*Work required*.
Once the line containing "golden dental brush 394, 276, 437, 348" is found in the material below, it and every line after it should be transcribed exactly, with pictures left out and nothing added.

*Task data*.
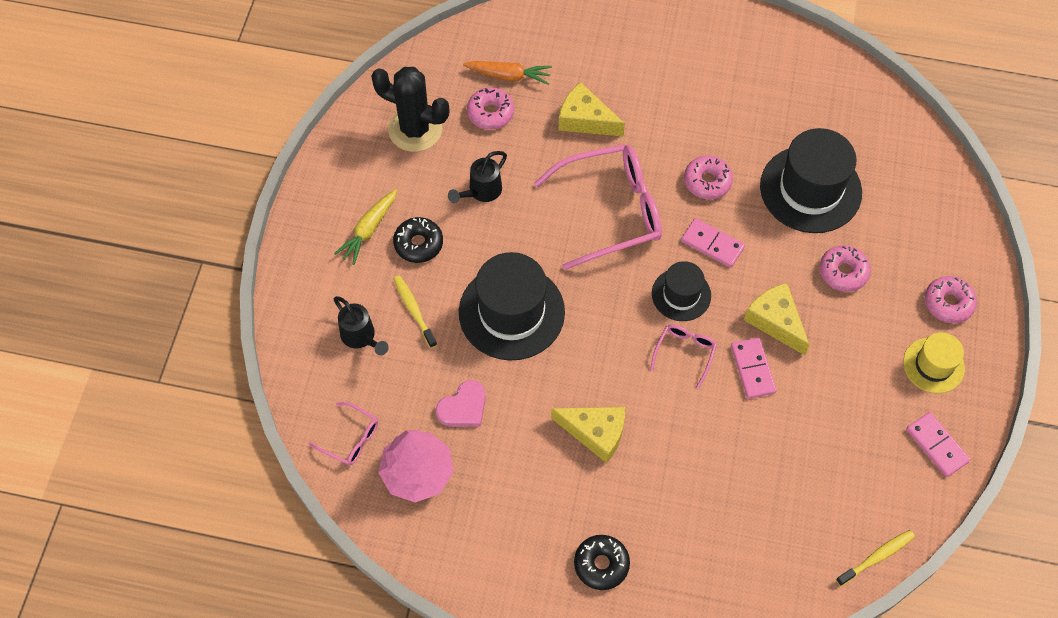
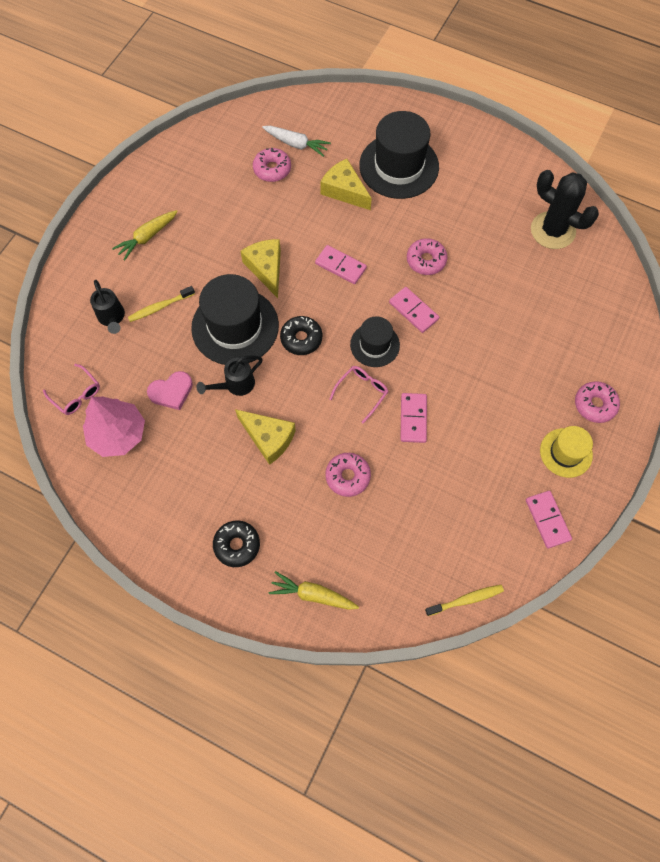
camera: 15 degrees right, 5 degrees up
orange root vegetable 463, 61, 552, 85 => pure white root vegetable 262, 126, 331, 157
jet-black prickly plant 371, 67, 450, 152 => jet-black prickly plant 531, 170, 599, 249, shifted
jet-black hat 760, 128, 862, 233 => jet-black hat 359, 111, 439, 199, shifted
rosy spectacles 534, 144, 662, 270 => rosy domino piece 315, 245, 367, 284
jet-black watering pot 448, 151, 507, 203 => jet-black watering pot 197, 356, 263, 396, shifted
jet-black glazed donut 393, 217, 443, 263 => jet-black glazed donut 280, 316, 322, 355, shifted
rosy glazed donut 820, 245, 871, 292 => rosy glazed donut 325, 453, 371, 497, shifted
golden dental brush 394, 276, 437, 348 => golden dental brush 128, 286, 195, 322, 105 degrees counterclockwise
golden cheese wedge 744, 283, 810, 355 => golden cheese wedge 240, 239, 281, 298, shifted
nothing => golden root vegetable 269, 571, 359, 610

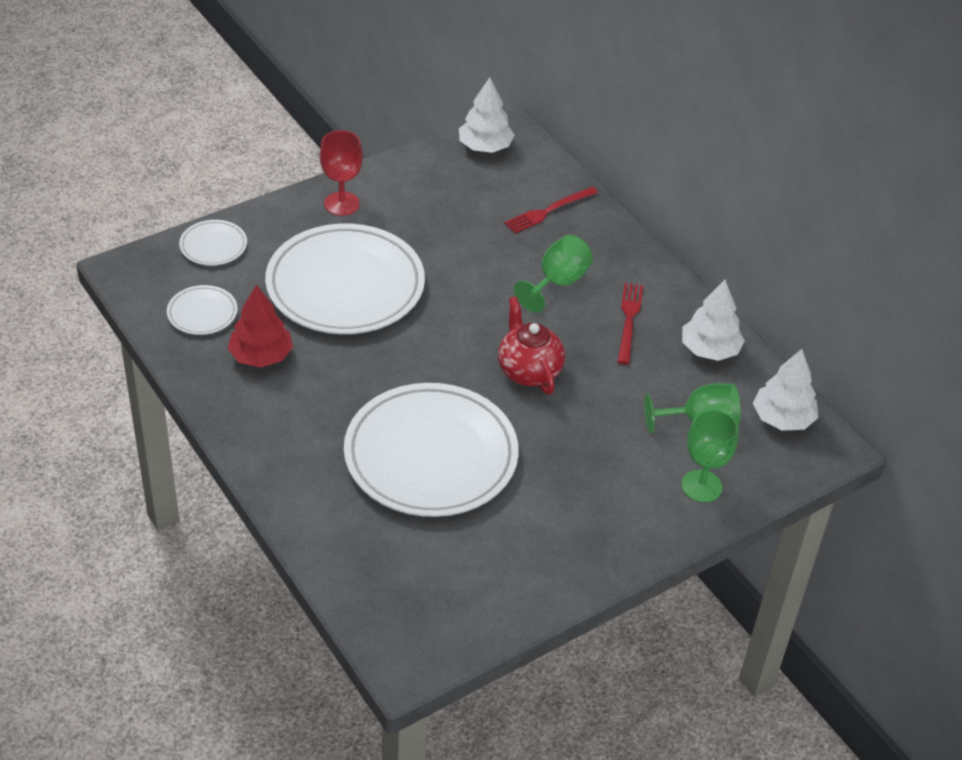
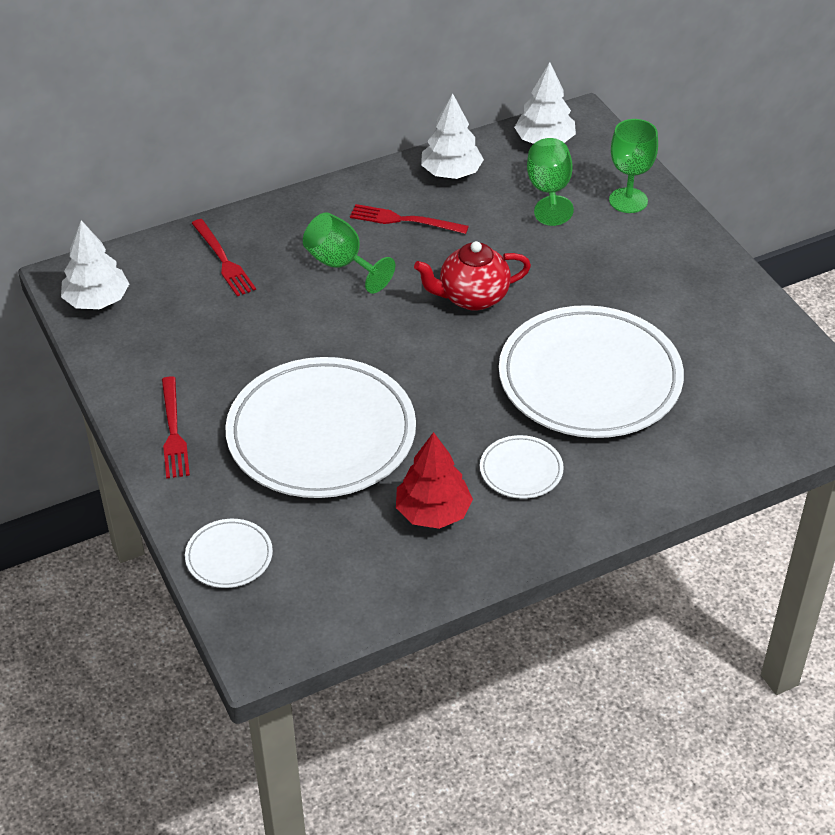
camera: 80 degrees left, 0 degrees up
red wine glass 320, 130, 363, 216 => red table fork 162, 376, 190, 479
pure white plate 167, 285, 238, 335 => pure white plate 480, 435, 564, 499, shifted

*Answer to the problem*.
golden dental brush 394, 276, 437, 348 => golden dental brush 128, 286, 195, 322, 105 degrees counterclockwise
golden cheese wedge 744, 283, 810, 355 => golden cheese wedge 240, 239, 281, 298, shifted
nothing => golden root vegetable 269, 571, 359, 610

camera: 80 degrees left, 0 degrees up
red wine glass 320, 130, 363, 216 => red table fork 162, 376, 190, 479
pure white plate 167, 285, 238, 335 => pure white plate 480, 435, 564, 499, shifted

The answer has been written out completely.